(Beginning of The data)
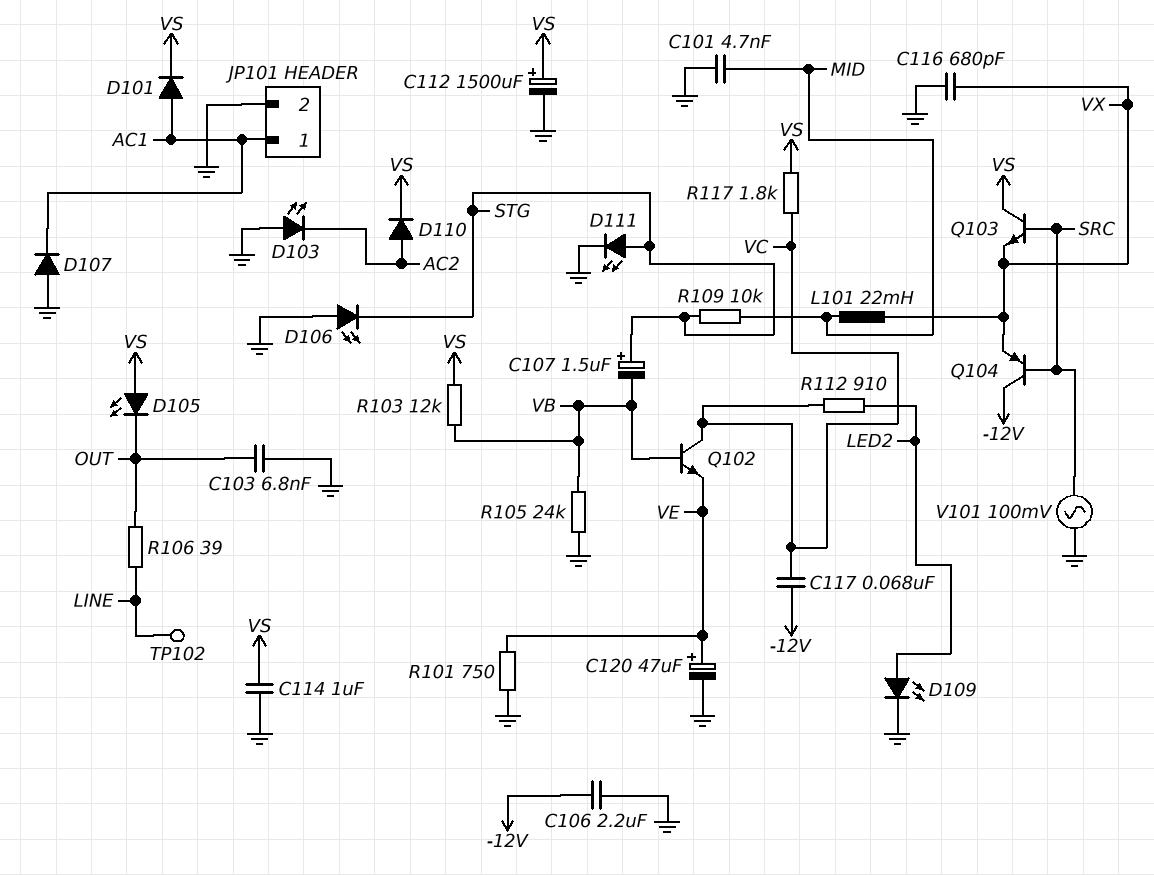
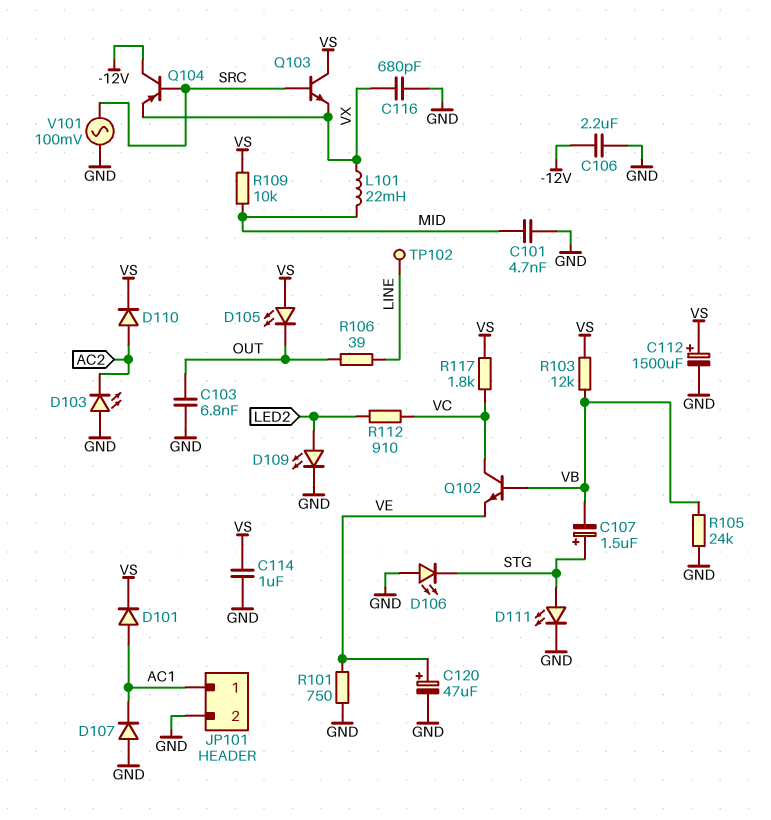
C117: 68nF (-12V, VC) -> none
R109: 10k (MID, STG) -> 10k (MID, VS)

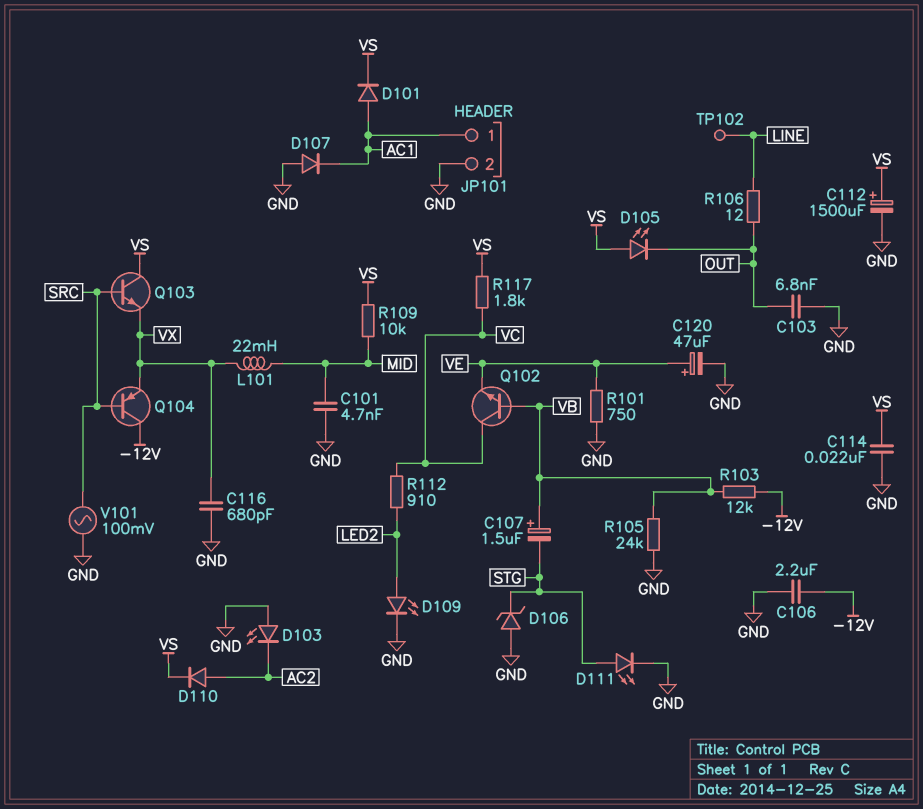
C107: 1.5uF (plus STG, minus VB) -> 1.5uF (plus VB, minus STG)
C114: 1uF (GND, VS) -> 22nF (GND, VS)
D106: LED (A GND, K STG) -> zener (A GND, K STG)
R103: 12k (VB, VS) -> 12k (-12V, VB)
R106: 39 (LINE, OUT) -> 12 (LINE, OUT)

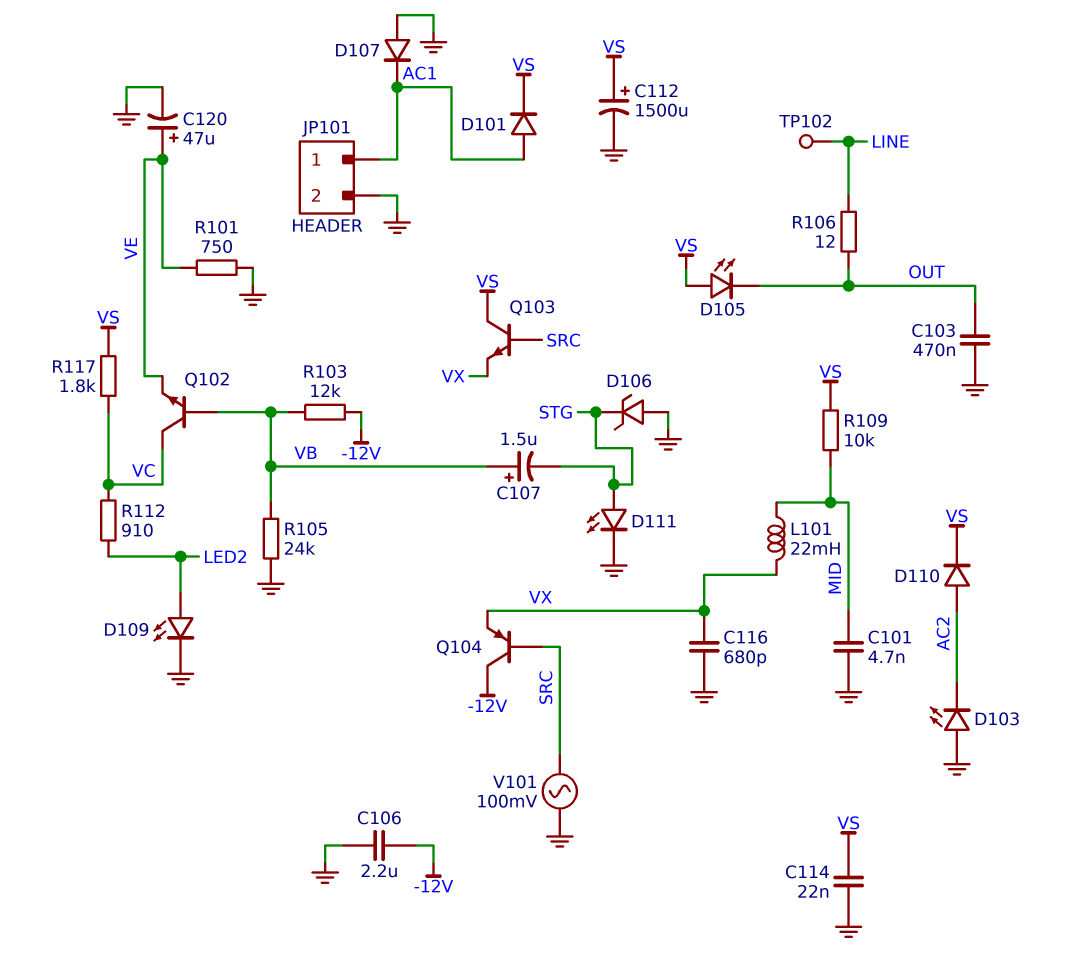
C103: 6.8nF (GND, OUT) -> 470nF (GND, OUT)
(End of The data)
(Beginning of The data)
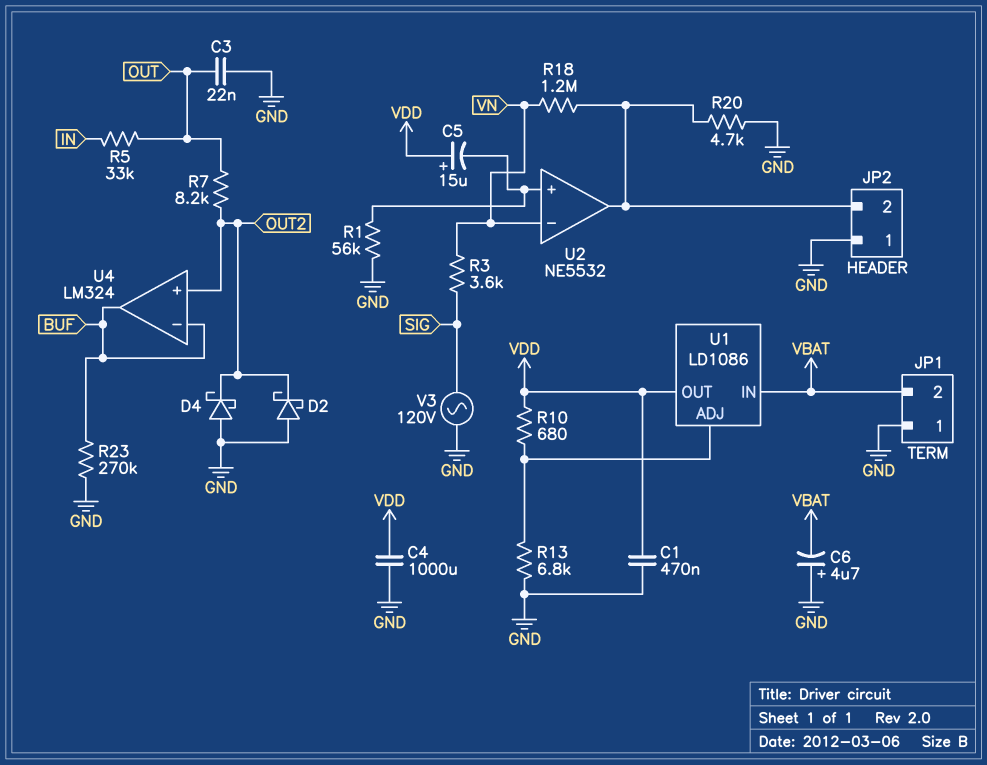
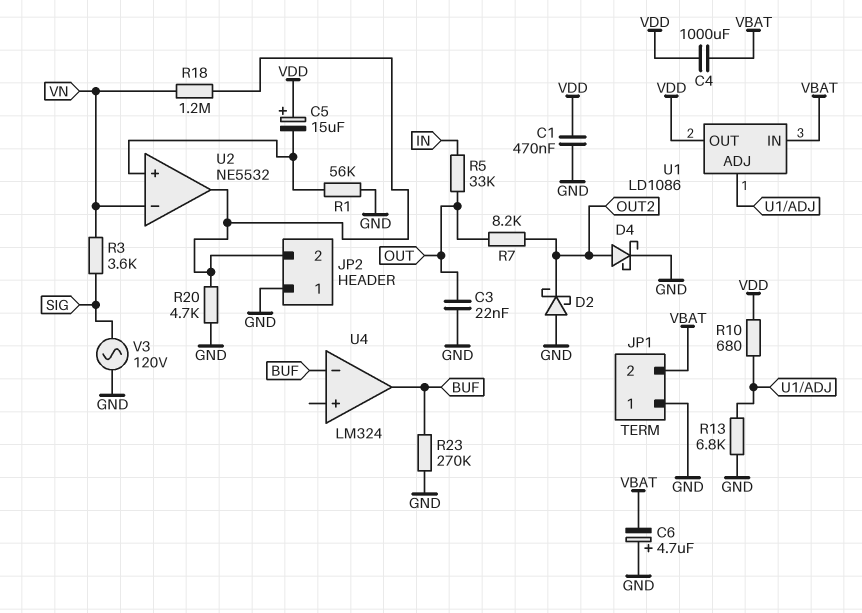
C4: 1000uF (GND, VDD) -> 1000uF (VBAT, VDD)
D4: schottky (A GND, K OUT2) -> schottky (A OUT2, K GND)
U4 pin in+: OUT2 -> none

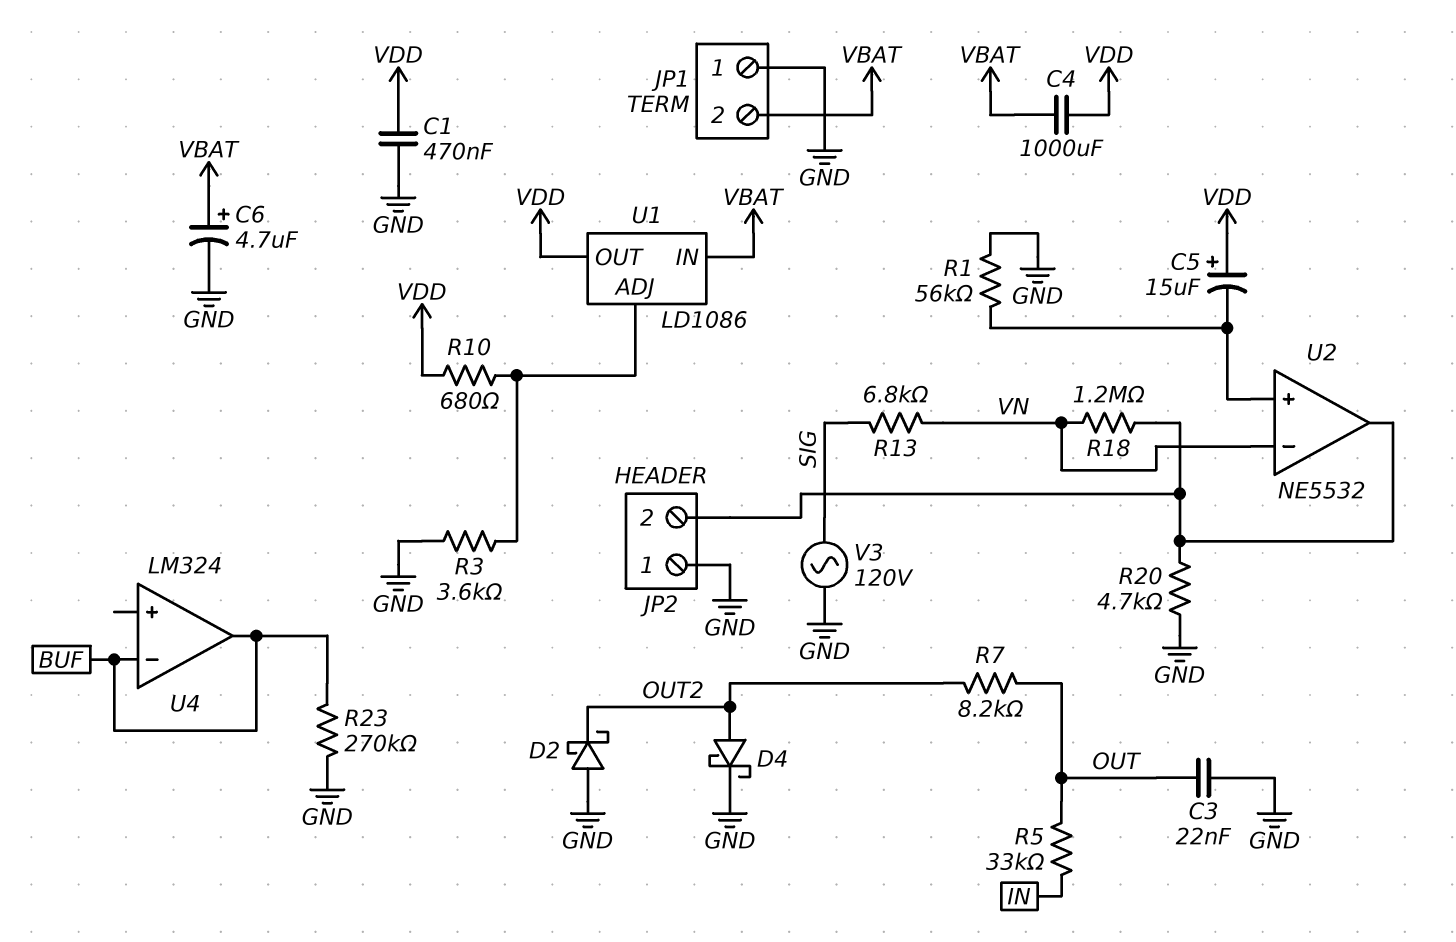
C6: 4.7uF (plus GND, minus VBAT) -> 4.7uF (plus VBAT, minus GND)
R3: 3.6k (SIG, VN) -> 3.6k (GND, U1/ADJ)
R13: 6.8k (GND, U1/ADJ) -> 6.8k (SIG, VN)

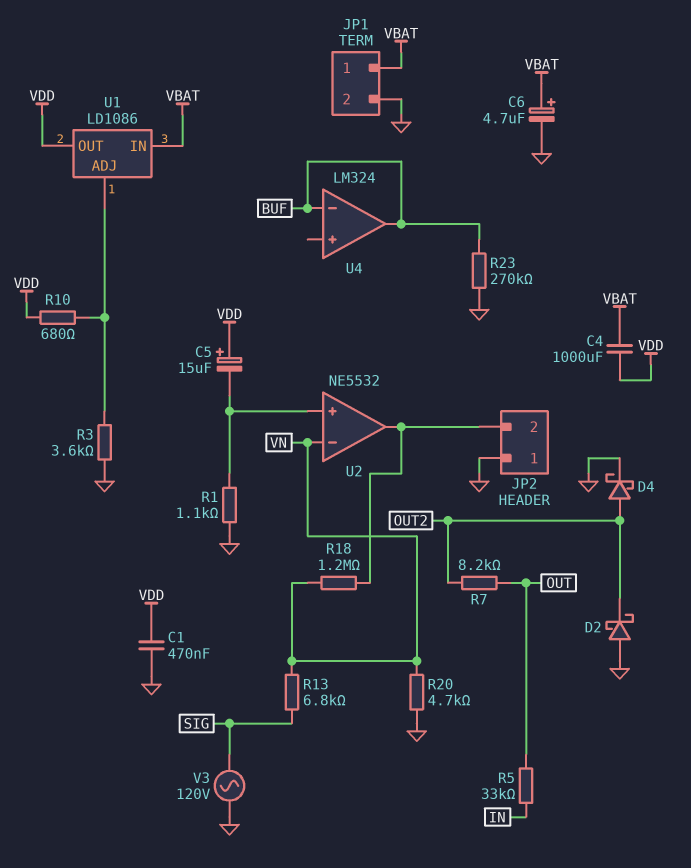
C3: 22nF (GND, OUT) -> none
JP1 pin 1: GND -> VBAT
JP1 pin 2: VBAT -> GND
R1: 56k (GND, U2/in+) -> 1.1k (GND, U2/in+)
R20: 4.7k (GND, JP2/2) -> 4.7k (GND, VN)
(End of The data)
Task: Please return all lines from the records that hold the word "minus".

Exercise result:
C107: 1.5uF (plus STG, minus VB) -> 1.5uF (plus VB, minus STG)
C6: 4.7uF (plus GND, minus VBAT) -> 4.7uF (plus VBAT, minus GND)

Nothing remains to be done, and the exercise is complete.